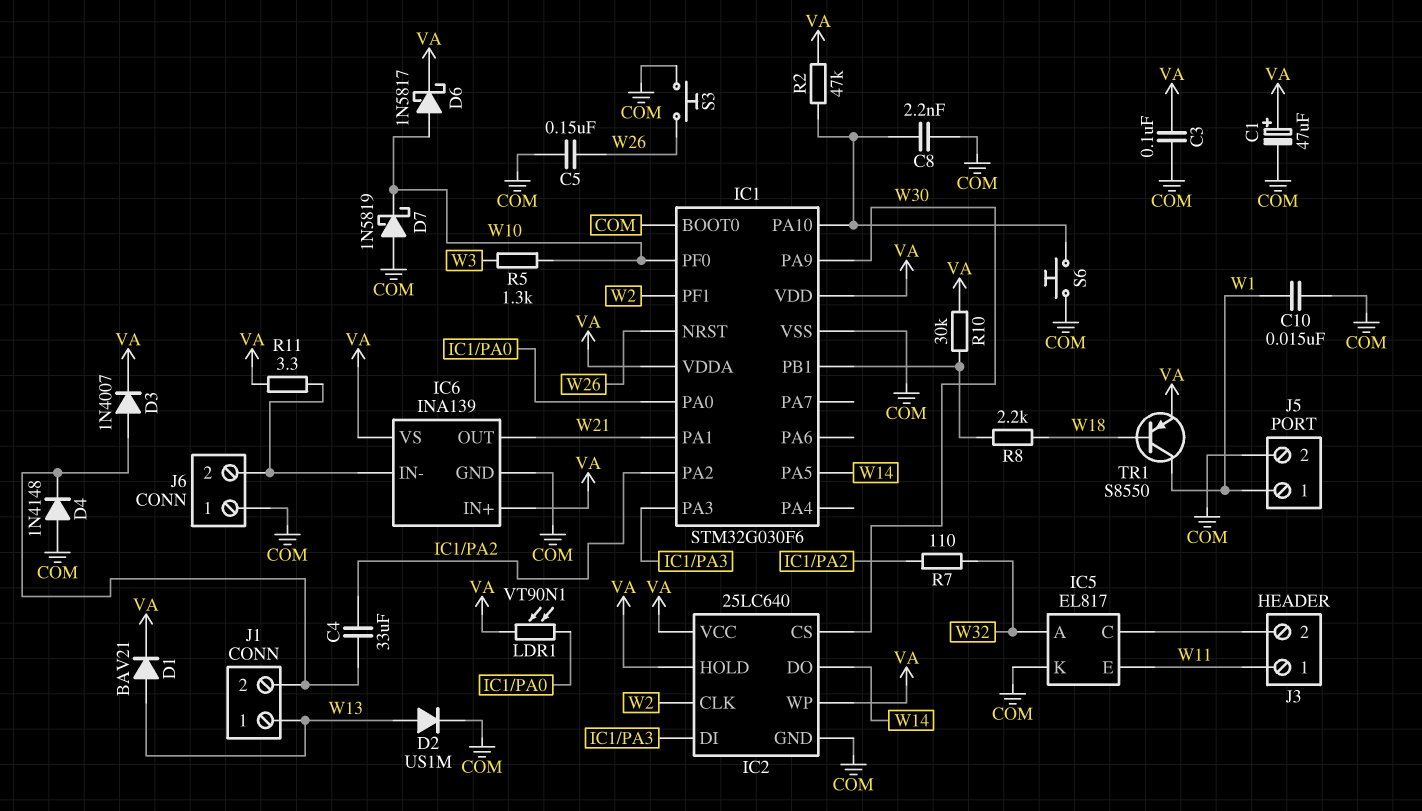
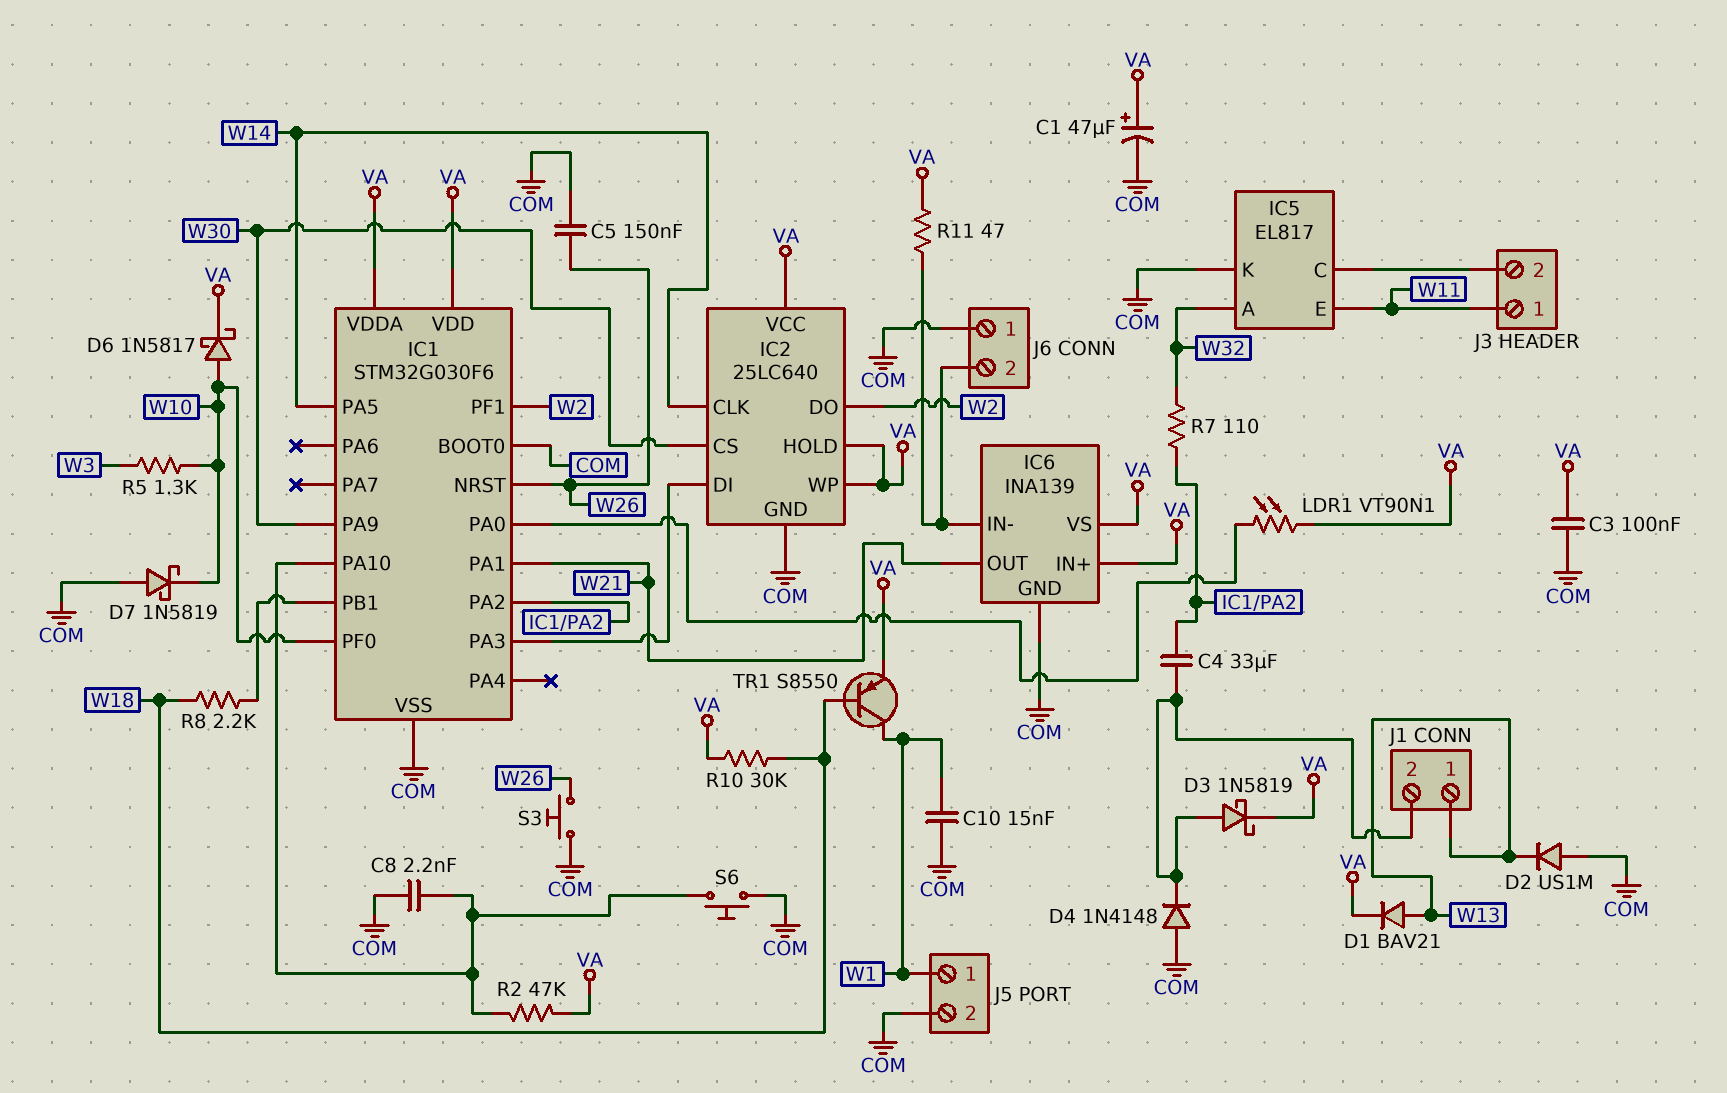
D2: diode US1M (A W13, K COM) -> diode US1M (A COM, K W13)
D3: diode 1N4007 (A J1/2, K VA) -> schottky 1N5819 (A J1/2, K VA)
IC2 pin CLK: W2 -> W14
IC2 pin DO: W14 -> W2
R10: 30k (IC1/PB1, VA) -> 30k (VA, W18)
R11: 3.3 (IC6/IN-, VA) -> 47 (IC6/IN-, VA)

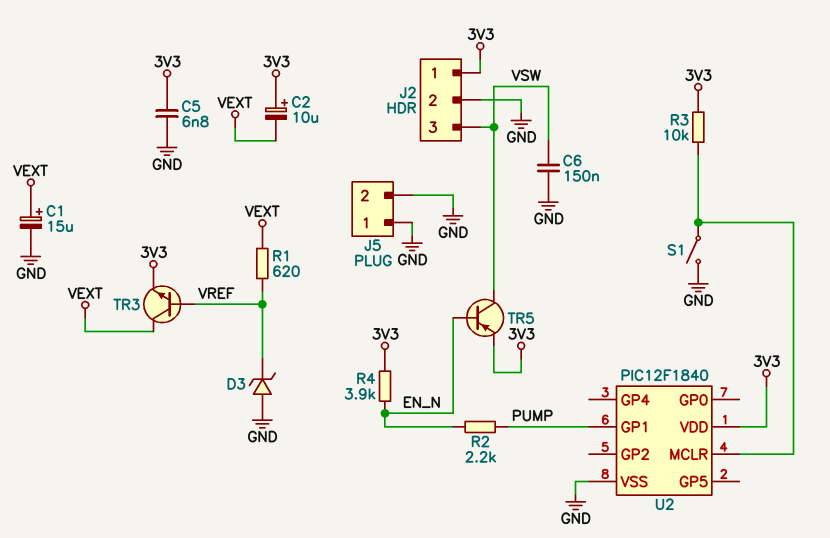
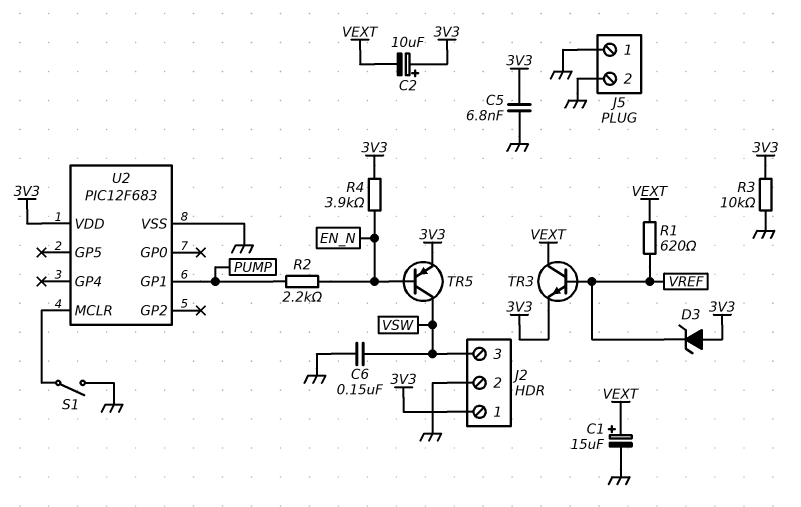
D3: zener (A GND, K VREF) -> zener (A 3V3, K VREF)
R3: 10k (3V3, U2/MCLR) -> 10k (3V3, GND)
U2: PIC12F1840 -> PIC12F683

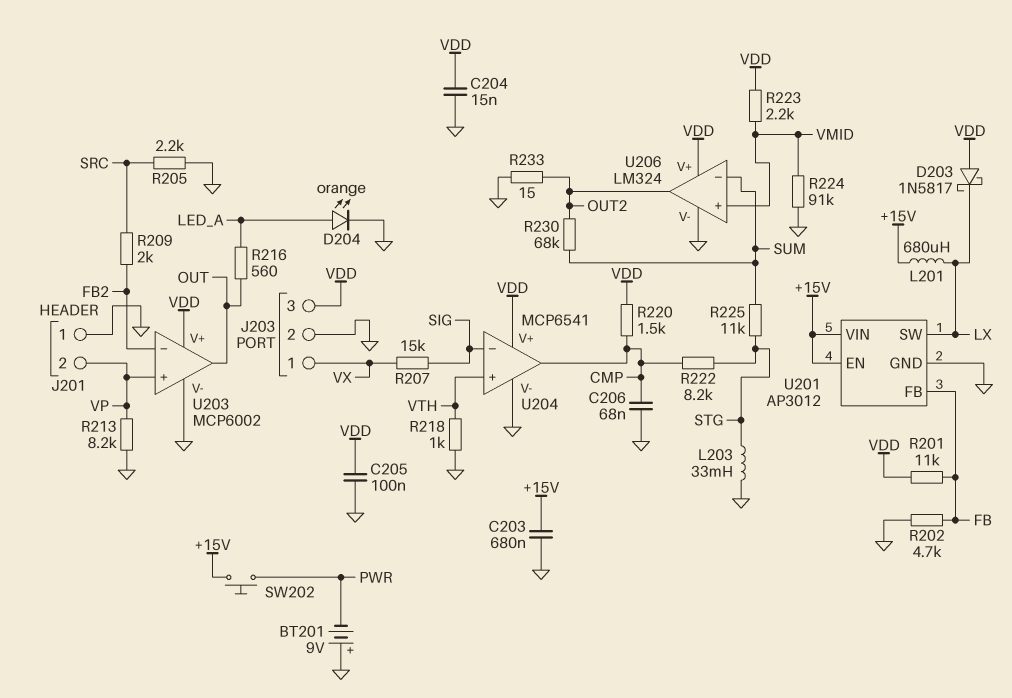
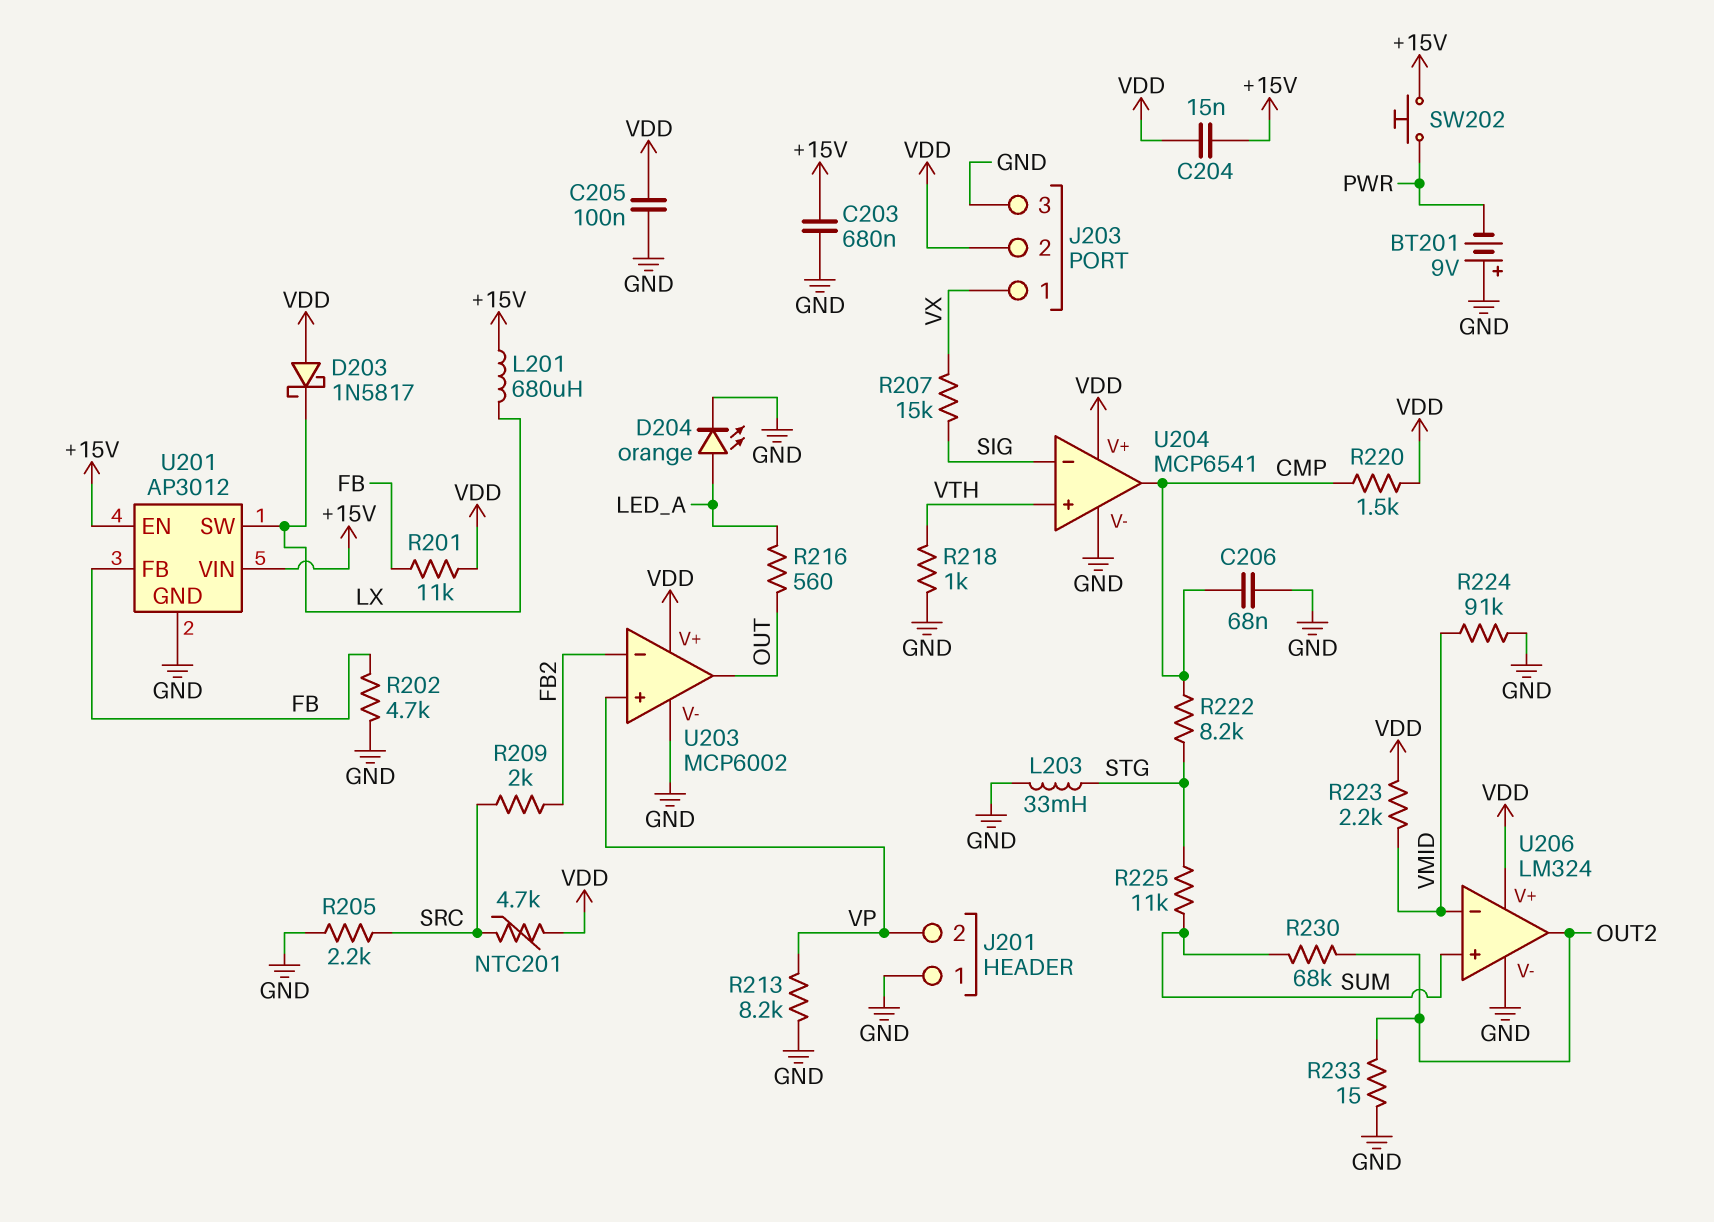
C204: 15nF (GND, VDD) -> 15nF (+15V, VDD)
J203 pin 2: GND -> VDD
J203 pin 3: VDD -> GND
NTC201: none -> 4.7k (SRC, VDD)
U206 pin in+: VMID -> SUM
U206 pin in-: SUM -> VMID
━━━
▸ Aim of the exercise:
Your answer should consist of the lines above that hold the word "diode".

▸ Task solution:
D2: diode US1M (A W13, K COM) -> diode US1M (A COM, K W13)
D3: diode 1N4007 (A J1/2, K VA) -> schottky 1N5819 (A J1/2, K VA)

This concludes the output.